_ASSIGNMENT_: Repeat the data exactly as given below, dropping every picture.

_COLLECTED MATERIAL_:
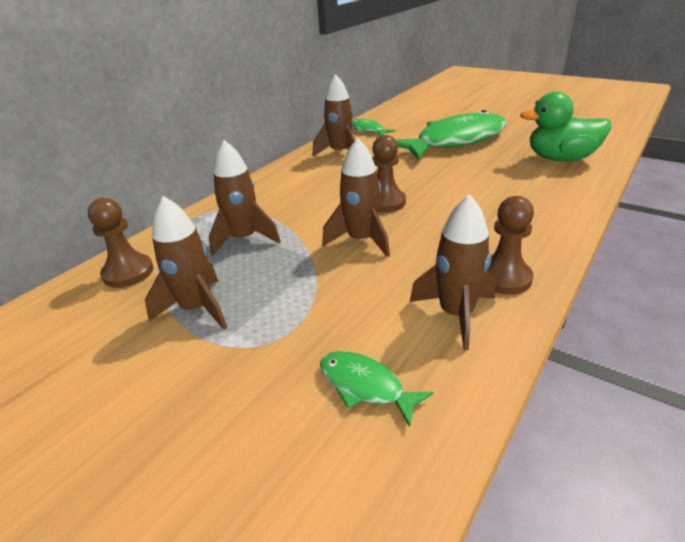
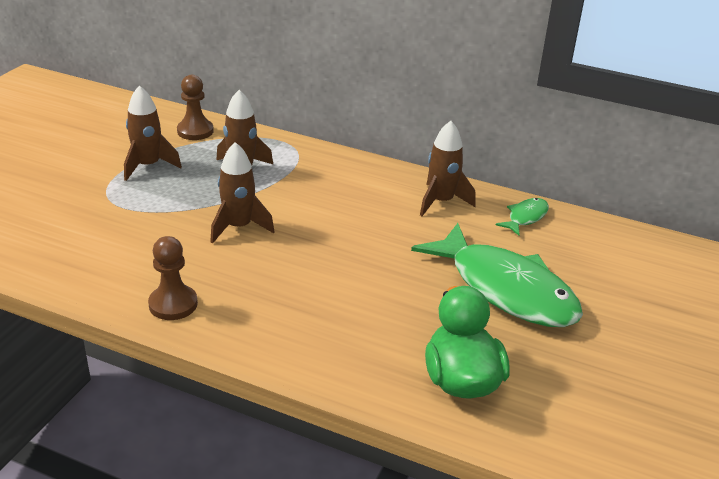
camera: 75 degrees right, 0 degrees up
(365, 386) = (59, 238): green fish -> none
(385, 202) = (315, 237): brown pawn -> none
(456, 314) = (126, 276): brown rocket -> none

_EXERCISE ANSWER_:
camera: 75 degrees right, 0 degrees up
(365, 386) = (59, 238): green fish -> none
(385, 202) = (315, 237): brown pawn -> none
(456, 314) = (126, 276): brown rocket -> none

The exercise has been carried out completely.